==== Data supplied

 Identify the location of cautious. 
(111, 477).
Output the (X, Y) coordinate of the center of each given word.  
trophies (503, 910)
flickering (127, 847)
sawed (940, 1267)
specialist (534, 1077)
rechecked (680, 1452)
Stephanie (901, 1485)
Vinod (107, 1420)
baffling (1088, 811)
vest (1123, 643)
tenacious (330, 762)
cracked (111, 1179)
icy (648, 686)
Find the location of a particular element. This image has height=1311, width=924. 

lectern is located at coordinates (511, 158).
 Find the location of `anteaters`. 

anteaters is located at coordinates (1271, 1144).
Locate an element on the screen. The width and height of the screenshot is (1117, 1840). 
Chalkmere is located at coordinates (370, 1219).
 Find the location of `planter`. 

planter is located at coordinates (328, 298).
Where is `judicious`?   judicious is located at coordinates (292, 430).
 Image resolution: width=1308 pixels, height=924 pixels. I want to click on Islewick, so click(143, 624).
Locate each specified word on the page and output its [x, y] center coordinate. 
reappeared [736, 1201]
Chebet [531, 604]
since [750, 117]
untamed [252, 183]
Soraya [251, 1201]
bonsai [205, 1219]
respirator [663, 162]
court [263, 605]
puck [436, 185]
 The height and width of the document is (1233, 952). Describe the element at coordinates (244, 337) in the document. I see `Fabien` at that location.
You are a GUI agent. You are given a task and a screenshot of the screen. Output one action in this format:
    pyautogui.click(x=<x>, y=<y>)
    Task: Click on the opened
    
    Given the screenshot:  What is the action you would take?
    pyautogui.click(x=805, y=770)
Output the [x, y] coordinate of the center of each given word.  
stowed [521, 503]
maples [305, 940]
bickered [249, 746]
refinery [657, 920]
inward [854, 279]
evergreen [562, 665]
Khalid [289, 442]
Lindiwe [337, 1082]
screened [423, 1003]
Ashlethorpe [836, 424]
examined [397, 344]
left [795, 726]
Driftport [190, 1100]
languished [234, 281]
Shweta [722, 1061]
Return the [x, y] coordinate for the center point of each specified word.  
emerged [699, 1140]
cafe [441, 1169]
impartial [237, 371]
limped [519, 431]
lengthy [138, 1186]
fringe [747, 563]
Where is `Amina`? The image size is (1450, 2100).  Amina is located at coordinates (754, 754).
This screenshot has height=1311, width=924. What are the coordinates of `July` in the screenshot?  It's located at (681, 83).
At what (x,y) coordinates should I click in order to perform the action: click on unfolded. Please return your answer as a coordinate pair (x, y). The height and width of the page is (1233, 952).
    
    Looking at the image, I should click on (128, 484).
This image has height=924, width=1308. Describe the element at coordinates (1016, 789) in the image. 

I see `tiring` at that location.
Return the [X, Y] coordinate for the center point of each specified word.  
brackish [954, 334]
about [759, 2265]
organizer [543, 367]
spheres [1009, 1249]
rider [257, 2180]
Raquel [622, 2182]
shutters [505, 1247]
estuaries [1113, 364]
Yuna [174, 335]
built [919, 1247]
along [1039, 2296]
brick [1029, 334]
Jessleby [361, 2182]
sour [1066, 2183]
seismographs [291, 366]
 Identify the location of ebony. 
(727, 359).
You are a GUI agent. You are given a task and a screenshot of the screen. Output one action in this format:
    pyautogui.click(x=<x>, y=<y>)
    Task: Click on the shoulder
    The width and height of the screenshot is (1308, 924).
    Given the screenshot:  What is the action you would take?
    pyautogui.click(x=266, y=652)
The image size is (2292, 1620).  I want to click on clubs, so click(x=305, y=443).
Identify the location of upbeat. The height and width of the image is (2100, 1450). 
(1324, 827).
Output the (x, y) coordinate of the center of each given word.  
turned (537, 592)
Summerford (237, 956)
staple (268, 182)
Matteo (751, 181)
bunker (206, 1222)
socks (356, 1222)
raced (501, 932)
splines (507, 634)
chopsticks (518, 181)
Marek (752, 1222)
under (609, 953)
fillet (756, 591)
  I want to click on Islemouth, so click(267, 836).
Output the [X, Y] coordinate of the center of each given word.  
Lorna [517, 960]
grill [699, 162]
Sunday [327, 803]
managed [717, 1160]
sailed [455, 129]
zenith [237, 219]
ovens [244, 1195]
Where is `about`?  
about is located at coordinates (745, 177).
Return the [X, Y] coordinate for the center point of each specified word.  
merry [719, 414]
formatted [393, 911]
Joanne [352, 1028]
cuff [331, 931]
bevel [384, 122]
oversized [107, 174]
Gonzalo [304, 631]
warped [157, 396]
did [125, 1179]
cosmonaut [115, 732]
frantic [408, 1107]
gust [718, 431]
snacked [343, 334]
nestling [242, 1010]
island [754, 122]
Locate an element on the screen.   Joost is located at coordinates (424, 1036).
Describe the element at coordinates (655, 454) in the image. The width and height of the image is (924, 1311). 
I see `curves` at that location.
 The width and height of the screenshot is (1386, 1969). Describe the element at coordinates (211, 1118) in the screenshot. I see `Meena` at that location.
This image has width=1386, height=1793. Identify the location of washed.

========

### Required work
Reproduce all of the data above without changing a single character.

### Response to the exercise
 Identify the location of cautious. 
(111, 477).
Output the (X, Y) coordinate of the center of each given word.  
trophies (503, 910)
flickering (127, 847)
sawed (940, 1267)
specialist (534, 1077)
rechecked (680, 1452)
Stephanie (901, 1485)
Vinod (107, 1420)
baffling (1088, 811)
vest (1123, 643)
tenacious (330, 762)
cracked (111, 1179)
icy (648, 686)
Find the location of a particular element. This image has height=1311, width=924. 

lectern is located at coordinates (511, 158).
 Find the location of `anteaters`. 

anteaters is located at coordinates (1271, 1144).
Locate an element on the screen. The width and height of the screenshot is (1117, 1840). 
Chalkmere is located at coordinates (370, 1219).
 Find the location of `planter`. 

planter is located at coordinates (328, 298).
Where is `judicious`?   judicious is located at coordinates (292, 430).
 Image resolution: width=1308 pixels, height=924 pixels. I want to click on Islewick, so click(143, 624).
Locate each specified word on the page and output its [x, y] center coordinate. 
reappeared [736, 1201]
Chebet [531, 604]
since [750, 117]
untamed [252, 183]
Soraya [251, 1201]
bonsai [205, 1219]
respirator [663, 162]
court [263, 605]
puck [436, 185]
 The height and width of the document is (1233, 952). Describe the element at coordinates (244, 337) in the document. I see `Fabien` at that location.
You are a GUI agent. You are given a task and a screenshot of the screen. Output one action in this format:
    pyautogui.click(x=<x>, y=<y>)
    Task: Click on the opened
    
    Given the screenshot:  What is the action you would take?
    pyautogui.click(x=805, y=770)
Output the [x, y] coordinate of the center of each given word.  
stowed [521, 503]
maples [305, 940]
bickered [249, 746]
refinery [657, 920]
inward [854, 279]
evergreen [562, 665]
Khalid [289, 442]
Lindiwe [337, 1082]
screened [423, 1003]
Ashlethorpe [836, 424]
examined [397, 344]
left [795, 726]
Driftport [190, 1100]
languished [234, 281]
Shweta [722, 1061]
Return the [x, y] coordinate for the center point of each specified word.  
emerged [699, 1140]
cafe [441, 1169]
impartial [237, 371]
limped [519, 431]
lengthy [138, 1186]
fringe [747, 563]
Where is `Amina`? The image size is (1450, 2100).  Amina is located at coordinates (754, 754).
This screenshot has height=1311, width=924. What are the coordinates of `July` in the screenshot?  It's located at (681, 83).
At what (x,y) coordinates should I click in order to perform the action: click on unfolded. Please return your answer as a coordinate pair (x, y). The height and width of the page is (1233, 952).
    
    Looking at the image, I should click on (128, 484).
This image has height=924, width=1308. Describe the element at coordinates (1016, 789) in the image. 

I see `tiring` at that location.
Return the [X, Y] coordinate for the center point of each specified word.  
brackish [954, 334]
about [759, 2265]
organizer [543, 367]
spheres [1009, 1249]
rider [257, 2180]
Raquel [622, 2182]
shutters [505, 1247]
estuaries [1113, 364]
Yuna [174, 335]
built [919, 1247]
along [1039, 2296]
brick [1029, 334]
Jessleby [361, 2182]
sour [1066, 2183]
seismographs [291, 366]
 Identify the location of ebony. 
(727, 359).
You are a GUI agent. You are given a task and a screenshot of the screen. Output one action in this format:
    pyautogui.click(x=<x>, y=<y>)
    Task: Click on the shoulder
    The width and height of the screenshot is (1308, 924).
    Given the screenshot:  What is the action you would take?
    pyautogui.click(x=266, y=652)
The image size is (2292, 1620).  I want to click on clubs, so click(x=305, y=443).
Identify the location of upbeat. The height and width of the image is (2100, 1450). 
(1324, 827).
Output the (x, y) coordinate of the center of each given word.  
turned (537, 592)
Summerford (237, 956)
staple (268, 182)
Matteo (751, 181)
bunker (206, 1222)
socks (356, 1222)
raced (501, 932)
splines (507, 634)
chopsticks (518, 181)
Marek (752, 1222)
under (609, 953)
fillet (756, 591)
  I want to click on Islemouth, so click(267, 836).
Output the [X, Y] coordinate of the center of each given word.  
Lorna [517, 960]
grill [699, 162]
Sunday [327, 803]
managed [717, 1160]
sailed [455, 129]
zenith [237, 219]
ovens [244, 1195]
Where is `about`?  
about is located at coordinates (745, 177).
Return the [X, Y] coordinate for the center point of each specified word.  
merry [719, 414]
formatted [393, 911]
Joanne [352, 1028]
cuff [331, 931]
bevel [384, 122]
oversized [107, 174]
Gonzalo [304, 631]
warped [157, 396]
did [125, 1179]
cosmonaut [115, 732]
frantic [408, 1107]
gust [718, 431]
snacked [343, 334]
nestling [242, 1010]
island [754, 122]
Locate an element on the screen.   Joost is located at coordinates (424, 1036).
Describe the element at coordinates (655, 454) in the image. The width and height of the image is (924, 1311). 
I see `curves` at that location.
 The width and height of the screenshot is (1386, 1969). Describe the element at coordinates (211, 1118) in the screenshot. I see `Meena` at that location.
This image has width=1386, height=1793. Identify the location of washed.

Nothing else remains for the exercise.